Object state change records
[Start of Attachment]
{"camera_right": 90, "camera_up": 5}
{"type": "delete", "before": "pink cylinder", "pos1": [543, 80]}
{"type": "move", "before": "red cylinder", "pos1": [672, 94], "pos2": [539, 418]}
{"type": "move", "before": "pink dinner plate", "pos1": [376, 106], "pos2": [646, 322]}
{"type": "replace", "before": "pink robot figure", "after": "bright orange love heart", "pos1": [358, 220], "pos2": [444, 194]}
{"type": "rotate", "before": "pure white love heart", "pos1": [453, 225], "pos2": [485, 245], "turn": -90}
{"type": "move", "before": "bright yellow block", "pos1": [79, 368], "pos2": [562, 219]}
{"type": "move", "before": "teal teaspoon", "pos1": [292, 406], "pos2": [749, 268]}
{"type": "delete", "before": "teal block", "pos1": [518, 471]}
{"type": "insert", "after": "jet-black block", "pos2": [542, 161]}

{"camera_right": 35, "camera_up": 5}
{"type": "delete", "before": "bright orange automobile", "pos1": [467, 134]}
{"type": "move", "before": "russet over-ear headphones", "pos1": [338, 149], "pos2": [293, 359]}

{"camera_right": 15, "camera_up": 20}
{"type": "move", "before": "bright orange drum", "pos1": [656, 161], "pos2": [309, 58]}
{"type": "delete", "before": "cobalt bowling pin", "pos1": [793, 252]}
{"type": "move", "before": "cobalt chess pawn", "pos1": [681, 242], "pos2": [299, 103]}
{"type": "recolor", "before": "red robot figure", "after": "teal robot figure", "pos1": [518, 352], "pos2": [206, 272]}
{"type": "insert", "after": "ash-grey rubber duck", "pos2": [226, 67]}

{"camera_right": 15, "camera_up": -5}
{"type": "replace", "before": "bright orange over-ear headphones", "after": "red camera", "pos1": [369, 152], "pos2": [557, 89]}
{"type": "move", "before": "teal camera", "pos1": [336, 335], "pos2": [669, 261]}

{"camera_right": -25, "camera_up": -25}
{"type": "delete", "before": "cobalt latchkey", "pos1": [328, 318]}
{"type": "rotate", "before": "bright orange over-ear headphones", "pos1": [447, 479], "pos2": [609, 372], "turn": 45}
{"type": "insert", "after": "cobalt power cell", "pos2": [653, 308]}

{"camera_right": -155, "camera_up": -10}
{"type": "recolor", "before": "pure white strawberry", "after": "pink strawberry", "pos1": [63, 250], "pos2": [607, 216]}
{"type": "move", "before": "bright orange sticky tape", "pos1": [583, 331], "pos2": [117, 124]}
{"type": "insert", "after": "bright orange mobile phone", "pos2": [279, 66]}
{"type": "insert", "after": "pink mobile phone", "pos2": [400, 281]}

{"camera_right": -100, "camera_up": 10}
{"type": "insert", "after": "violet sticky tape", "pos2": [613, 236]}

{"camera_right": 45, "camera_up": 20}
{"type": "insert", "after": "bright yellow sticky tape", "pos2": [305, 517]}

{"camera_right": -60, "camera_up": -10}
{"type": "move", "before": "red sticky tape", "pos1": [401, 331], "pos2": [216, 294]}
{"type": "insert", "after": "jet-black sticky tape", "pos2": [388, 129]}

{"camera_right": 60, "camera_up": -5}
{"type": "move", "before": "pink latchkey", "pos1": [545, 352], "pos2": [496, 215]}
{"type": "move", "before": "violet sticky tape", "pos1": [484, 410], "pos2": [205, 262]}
[End of Attachment]
▶ _Exercise prompt_:
Nothing above should be left out; write out every record exactly.

▶ _Exercise response_:
{"camera_right": 90, "camera_up": 5}
{"type": "delete", "before": "pink cylinder", "pos1": [543, 80]}
{"type": "move", "before": "red cylinder", "pos1": [672, 94], "pos2": [539, 418]}
{"type": "move", "before": "pink dinner plate", "pos1": [376, 106], "pos2": [646, 322]}
{"type": "replace", "before": "pink robot figure", "after": "bright orange love heart", "pos1": [358, 220], "pos2": [444, 194]}
{"type": "rotate", "before": "pure white love heart", "pos1": [453, 225], "pos2": [485, 245], "turn": -90}
{"type": "move", "before": "bright yellow block", "pos1": [79, 368], "pos2": [562, 219]}
{"type": "move", "before": "teal teaspoon", "pos1": [292, 406], "pos2": [749, 268]}
{"type": "delete", "before": "teal block", "pos1": [518, 471]}
{"type": "insert", "after": "jet-black block", "pos2": [542, 161]}

{"camera_right": 35, "camera_up": 5}
{"type": "delete", "before": "bright orange automobile", "pos1": [467, 134]}
{"type": "move", "before": "russet over-ear headphones", "pos1": [338, 149], "pos2": [293, 359]}

{"camera_right": 15, "camera_up": 20}
{"type": "move", "before": "bright orange drum", "pos1": [656, 161], "pos2": [309, 58]}
{"type": "delete", "before": "cobalt bowling pin", "pos1": [793, 252]}
{"type": "move", "before": "cobalt chess pawn", "pos1": [681, 242], "pos2": [299, 103]}
{"type": "recolor", "before": "red robot figure", "after": "teal robot figure", "pos1": [518, 352], "pos2": [206, 272]}
{"type": "insert", "after": "ash-grey rubber duck", "pos2": [226, 67]}

{"camera_right": 15, "camera_up": -5}
{"type": "replace", "before": "bright orange over-ear headphones", "after": "red camera", "pos1": [369, 152], "pos2": [557, 89]}
{"type": "move", "before": "teal camera", "pos1": [336, 335], "pos2": [669, 261]}

{"camera_right": -25, "camera_up": -25}
{"type": "delete", "before": "cobalt latchkey", "pos1": [328, 318]}
{"type": "rotate", "before": "bright orange over-ear headphones", "pos1": [447, 479], "pos2": [609, 372], "turn": 45}
{"type": "insert", "after": "cobalt power cell", "pos2": [653, 308]}

{"camera_right": -155, "camera_up": -10}
{"type": "recolor", "before": "pure white strawberry", "after": "pink strawberry", "pos1": [63, 250], "pos2": [607, 216]}
{"type": "move", "before": "bright orange sticky tape", "pos1": [583, 331], "pos2": [117, 124]}
{"type": "insert", "after": "bright orange mobile phone", "pos2": [279, 66]}
{"type": "insert", "after": "pink mobile phone", "pos2": [400, 281]}

{"camera_right": -100, "camera_up": 10}
{"type": "insert", "after": "violet sticky tape", "pos2": [613, 236]}

{"camera_right": 45, "camera_up": 20}
{"type": "insert", "after": "bright yellow sticky tape", "pos2": [305, 517]}

{"camera_right": -60, "camera_up": -10}
{"type": "move", "before": "red sticky tape", "pos1": [401, 331], "pos2": [216, 294]}
{"type": "insert", "after": "jet-black sticky tape", "pos2": [388, 129]}

{"camera_right": 60, "camera_up": -5}
{"type": "move", "before": "pink latchkey", "pos1": [545, 352], "pos2": [496, 215]}
{"type": "move", "before": "violet sticky tape", "pos1": [484, 410], "pos2": [205, 262]}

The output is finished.